Render the lines from the one containing "Provide the [x, y]" through the last line, both ends included, as a Markdown table with the columns Row and Text. Skip any blank lines and leave out the pictures.

-- -- --

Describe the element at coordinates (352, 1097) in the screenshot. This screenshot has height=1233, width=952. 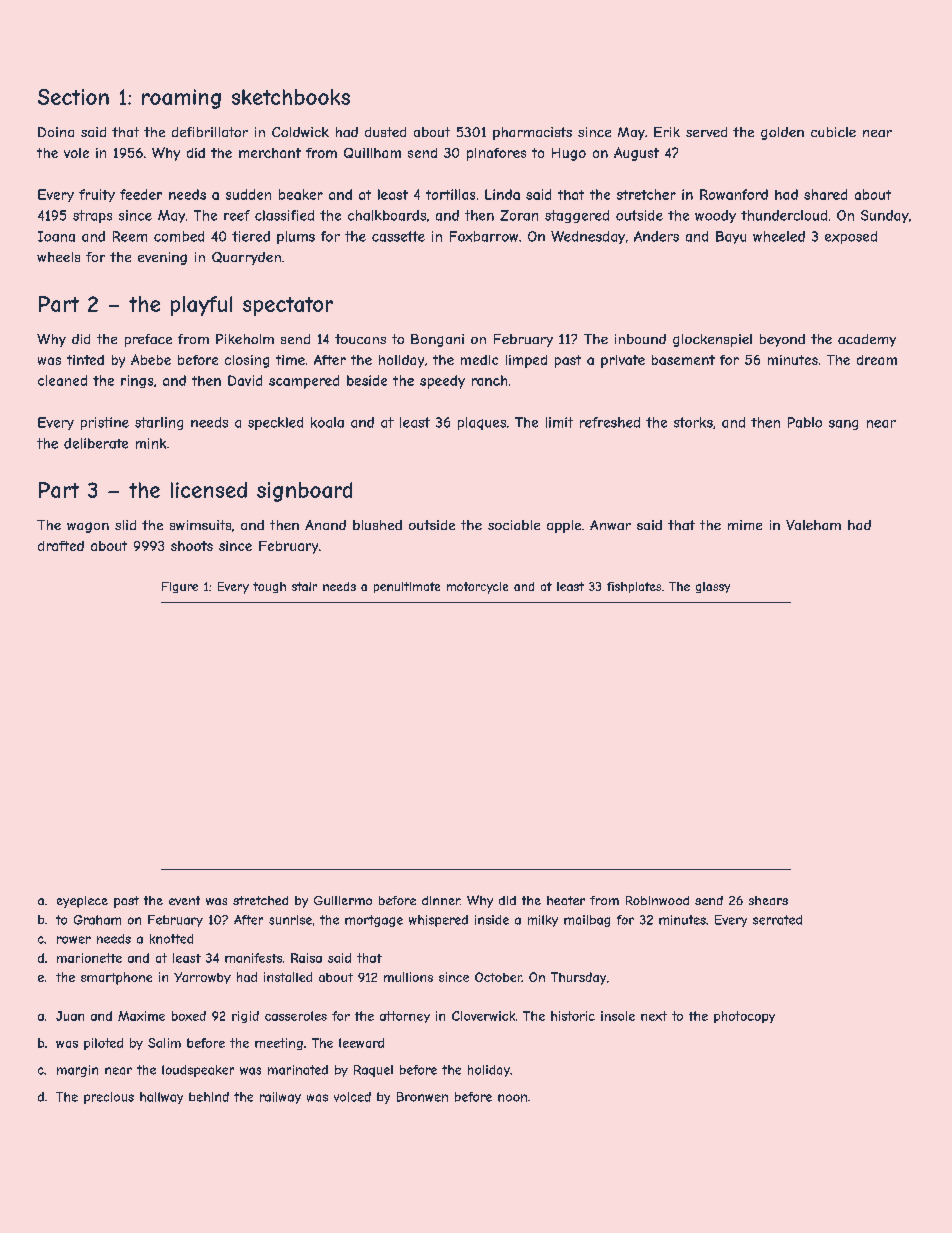
I see `voiced` at that location.
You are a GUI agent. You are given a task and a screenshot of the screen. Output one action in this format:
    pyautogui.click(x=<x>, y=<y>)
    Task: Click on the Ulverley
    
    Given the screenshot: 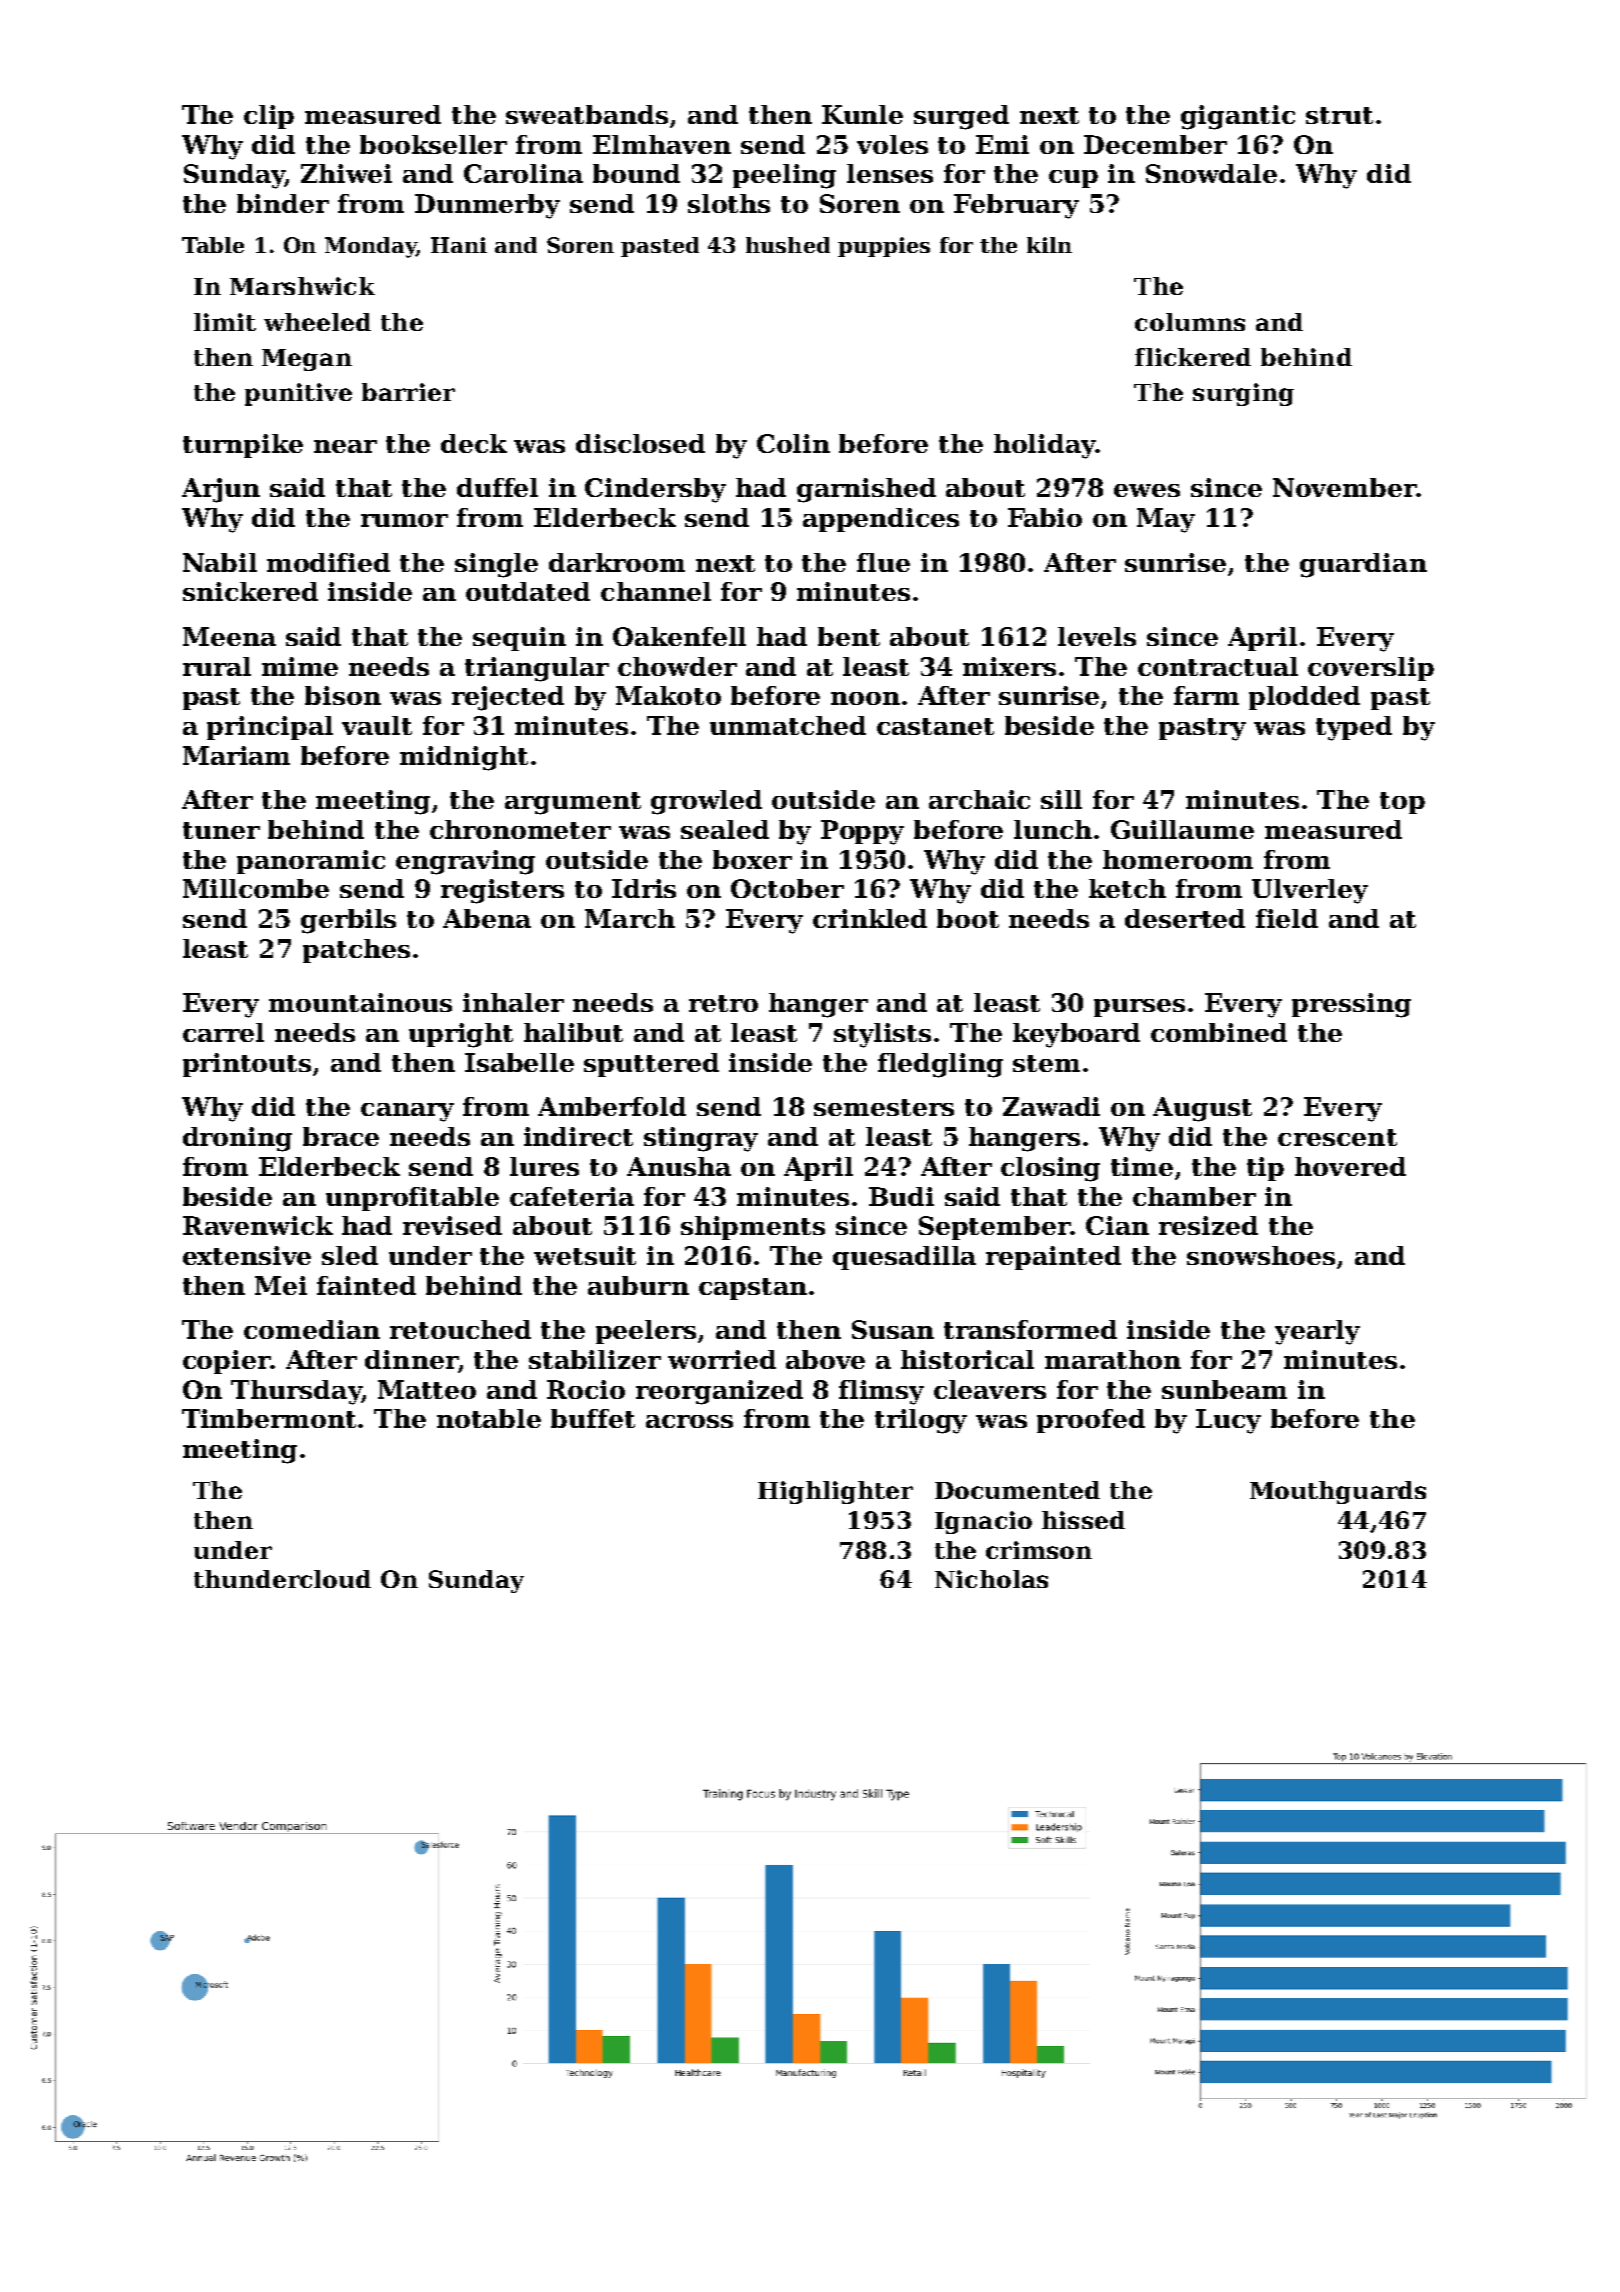 What is the action you would take?
    pyautogui.click(x=1310, y=891)
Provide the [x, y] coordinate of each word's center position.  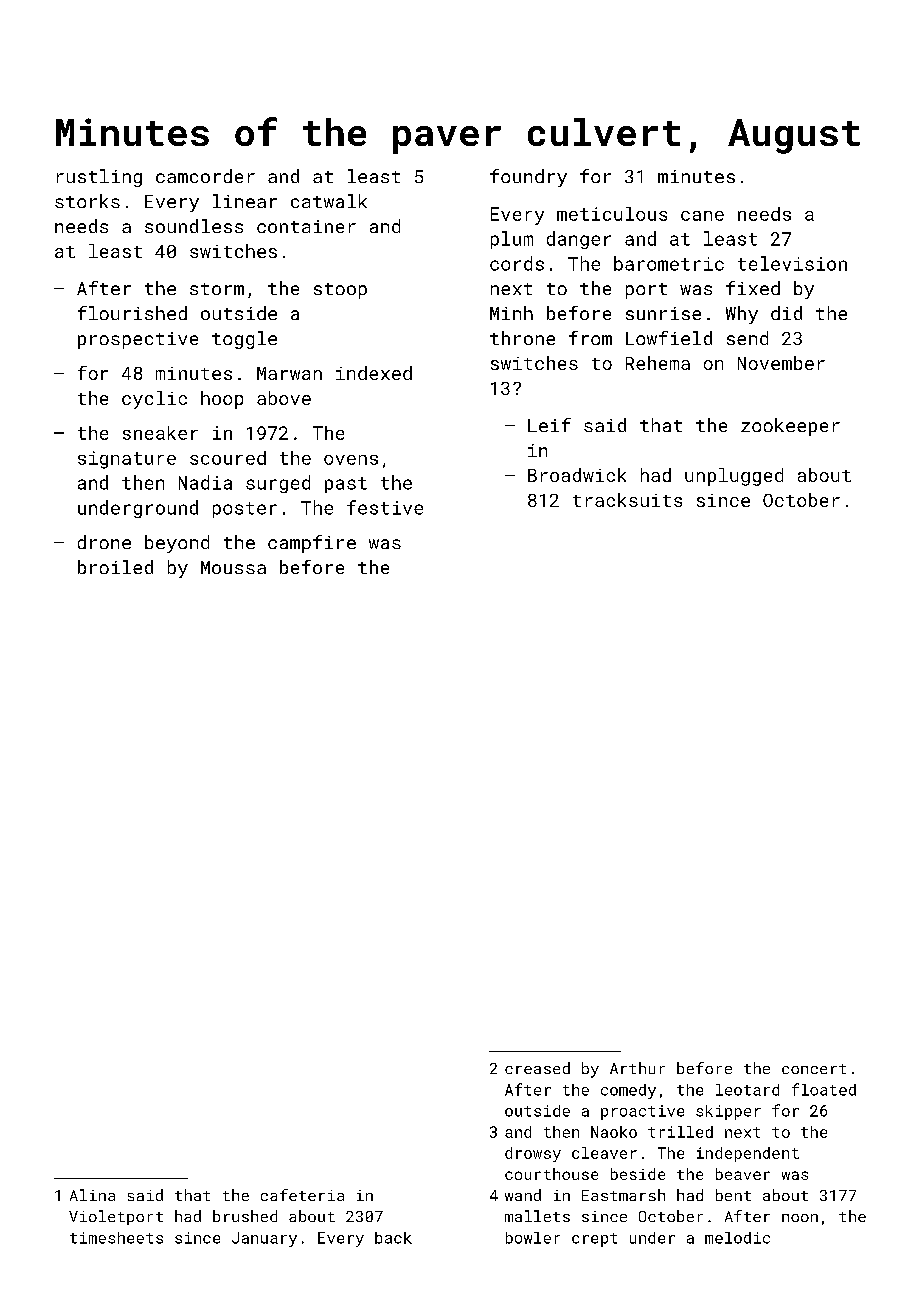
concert [814, 1069]
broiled [115, 567]
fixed [753, 288]
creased [537, 1068]
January [264, 1239]
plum [512, 240]
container [306, 226]
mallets [537, 1216]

-- -- --

--- Answer for the task ---
| Row | Text |
|---|---|
| 1 | Provide the [x, y] coordinate of each word's center position.   |
| 2 | concert [814, 1069] |
| 3 | broiled [115, 567] |
| 4 | fixed [753, 288] |
| 5 | creased [537, 1068] |
| 6 | January [264, 1239] |
| 7 | plum [512, 240] |
| 8 | container [306, 226] |
| 9 | mallets [537, 1216] |